→ **To do**:
The line containing "muffinka (czarny) [660,145] => nothing" marks the end: output every line of the data up to it, and that line too, exactly as written.

→ **Records shown**:
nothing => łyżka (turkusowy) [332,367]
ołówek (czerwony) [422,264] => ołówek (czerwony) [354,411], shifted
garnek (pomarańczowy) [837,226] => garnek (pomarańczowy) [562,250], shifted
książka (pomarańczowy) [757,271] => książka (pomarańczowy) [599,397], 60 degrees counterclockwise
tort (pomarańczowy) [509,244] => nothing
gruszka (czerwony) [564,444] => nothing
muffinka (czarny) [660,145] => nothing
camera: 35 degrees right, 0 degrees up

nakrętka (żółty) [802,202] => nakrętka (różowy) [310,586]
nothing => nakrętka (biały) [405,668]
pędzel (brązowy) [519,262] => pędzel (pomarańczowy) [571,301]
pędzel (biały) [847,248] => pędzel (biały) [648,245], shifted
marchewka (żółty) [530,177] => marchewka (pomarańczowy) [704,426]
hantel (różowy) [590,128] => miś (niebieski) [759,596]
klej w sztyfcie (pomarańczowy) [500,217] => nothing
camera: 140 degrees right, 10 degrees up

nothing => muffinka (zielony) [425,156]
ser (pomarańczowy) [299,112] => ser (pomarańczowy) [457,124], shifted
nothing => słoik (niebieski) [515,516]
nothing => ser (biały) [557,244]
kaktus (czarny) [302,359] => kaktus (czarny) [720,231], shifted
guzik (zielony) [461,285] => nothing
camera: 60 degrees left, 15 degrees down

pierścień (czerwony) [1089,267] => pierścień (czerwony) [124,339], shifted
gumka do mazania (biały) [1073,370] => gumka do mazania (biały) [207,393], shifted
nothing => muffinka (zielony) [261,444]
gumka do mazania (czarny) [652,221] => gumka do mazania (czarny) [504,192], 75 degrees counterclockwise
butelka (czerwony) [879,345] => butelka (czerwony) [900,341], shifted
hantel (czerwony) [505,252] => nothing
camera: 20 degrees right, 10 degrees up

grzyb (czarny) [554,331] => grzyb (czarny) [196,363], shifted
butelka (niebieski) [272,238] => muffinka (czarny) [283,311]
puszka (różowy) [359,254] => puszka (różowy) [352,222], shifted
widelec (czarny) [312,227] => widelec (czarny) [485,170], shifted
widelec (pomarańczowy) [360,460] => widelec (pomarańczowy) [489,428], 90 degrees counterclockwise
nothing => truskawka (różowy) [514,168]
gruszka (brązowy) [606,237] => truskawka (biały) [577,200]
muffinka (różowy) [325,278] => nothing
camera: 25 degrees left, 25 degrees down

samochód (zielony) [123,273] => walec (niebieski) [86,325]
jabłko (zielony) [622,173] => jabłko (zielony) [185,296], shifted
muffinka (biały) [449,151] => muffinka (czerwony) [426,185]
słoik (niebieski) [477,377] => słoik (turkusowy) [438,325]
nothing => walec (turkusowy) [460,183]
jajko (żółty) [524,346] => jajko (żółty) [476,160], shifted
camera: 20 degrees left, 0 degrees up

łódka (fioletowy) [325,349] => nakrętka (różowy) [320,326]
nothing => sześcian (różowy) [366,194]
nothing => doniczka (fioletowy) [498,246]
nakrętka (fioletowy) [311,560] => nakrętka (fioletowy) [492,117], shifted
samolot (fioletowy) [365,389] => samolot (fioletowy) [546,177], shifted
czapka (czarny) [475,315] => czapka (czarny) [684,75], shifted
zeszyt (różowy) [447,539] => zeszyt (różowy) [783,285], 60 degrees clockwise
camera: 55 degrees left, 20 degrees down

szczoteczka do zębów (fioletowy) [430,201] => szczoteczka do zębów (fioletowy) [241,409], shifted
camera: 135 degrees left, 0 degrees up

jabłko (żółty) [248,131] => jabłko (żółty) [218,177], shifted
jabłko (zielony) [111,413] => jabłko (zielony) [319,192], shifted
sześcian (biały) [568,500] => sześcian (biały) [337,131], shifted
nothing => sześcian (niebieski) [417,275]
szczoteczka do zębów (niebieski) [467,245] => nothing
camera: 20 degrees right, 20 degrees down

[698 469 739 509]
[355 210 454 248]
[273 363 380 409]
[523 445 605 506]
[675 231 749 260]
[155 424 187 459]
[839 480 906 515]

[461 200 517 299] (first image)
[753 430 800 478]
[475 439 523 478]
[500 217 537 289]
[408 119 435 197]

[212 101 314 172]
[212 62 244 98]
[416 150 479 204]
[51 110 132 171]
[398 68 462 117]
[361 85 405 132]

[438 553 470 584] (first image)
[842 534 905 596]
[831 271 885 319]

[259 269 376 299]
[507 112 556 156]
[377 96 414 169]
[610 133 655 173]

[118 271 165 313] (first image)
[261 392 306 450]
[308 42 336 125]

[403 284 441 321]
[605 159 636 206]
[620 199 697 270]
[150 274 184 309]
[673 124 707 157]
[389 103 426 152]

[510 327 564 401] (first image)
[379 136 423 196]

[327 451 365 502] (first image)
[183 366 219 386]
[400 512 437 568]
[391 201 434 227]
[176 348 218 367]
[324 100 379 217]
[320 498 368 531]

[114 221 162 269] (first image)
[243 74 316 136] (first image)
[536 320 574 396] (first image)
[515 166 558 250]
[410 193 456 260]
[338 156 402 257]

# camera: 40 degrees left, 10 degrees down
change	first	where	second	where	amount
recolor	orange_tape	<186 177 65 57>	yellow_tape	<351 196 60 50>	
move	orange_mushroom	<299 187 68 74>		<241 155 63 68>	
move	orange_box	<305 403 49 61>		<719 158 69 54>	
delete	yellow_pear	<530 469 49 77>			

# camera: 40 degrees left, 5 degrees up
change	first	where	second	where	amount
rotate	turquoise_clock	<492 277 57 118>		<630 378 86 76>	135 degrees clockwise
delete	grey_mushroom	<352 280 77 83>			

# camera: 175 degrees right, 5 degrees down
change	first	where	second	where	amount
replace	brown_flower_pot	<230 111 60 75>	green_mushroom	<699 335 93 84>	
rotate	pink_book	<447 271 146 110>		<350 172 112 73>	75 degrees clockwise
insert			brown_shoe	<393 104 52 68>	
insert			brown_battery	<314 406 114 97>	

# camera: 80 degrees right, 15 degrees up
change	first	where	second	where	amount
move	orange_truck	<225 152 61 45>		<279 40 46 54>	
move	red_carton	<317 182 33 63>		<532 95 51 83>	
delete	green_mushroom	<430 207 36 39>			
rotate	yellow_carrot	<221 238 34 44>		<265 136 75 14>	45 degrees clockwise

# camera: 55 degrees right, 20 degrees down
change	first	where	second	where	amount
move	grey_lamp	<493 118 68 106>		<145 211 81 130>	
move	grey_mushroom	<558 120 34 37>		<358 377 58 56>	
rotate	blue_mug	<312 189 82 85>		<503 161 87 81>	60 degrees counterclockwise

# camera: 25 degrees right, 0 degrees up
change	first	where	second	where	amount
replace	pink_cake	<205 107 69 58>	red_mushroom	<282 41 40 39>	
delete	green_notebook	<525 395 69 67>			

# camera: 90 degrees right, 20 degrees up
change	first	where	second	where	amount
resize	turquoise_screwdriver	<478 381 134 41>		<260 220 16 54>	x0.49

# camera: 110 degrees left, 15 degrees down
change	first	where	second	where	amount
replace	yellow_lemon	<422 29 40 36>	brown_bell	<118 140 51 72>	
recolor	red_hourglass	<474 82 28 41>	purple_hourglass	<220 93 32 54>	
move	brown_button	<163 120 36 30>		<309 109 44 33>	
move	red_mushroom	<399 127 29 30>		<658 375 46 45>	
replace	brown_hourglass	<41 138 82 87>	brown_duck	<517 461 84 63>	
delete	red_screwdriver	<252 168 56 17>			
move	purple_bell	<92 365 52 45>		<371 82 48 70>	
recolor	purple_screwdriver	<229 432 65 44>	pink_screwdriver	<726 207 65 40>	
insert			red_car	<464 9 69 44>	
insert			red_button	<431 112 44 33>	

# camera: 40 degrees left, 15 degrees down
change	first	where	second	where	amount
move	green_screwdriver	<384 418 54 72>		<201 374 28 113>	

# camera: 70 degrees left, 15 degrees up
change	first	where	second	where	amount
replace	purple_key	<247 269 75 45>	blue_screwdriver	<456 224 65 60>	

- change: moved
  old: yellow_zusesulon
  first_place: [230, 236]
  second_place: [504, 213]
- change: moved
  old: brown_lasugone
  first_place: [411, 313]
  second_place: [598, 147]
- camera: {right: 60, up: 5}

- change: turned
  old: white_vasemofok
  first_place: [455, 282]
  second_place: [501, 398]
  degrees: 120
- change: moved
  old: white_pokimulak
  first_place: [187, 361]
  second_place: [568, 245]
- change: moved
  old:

→ **Answer to the exercise**:
nothing => łyżka (turkusowy) [332,367]
ołówek (czerwony) [422,264] => ołówek (czerwony) [354,411], shifted
garnek (pomarańczowy) [837,226] => garnek (pomarańczowy) [562,250], shifted
książka (pomarańczowy) [757,271] => książka (pomarańczowy) [599,397], 60 degrees counterclockwise
tort (pomarańczowy) [509,244] => nothing
gruszka (czerwony) [564,444] => nothing
muffinka (czarny) [660,145] => nothing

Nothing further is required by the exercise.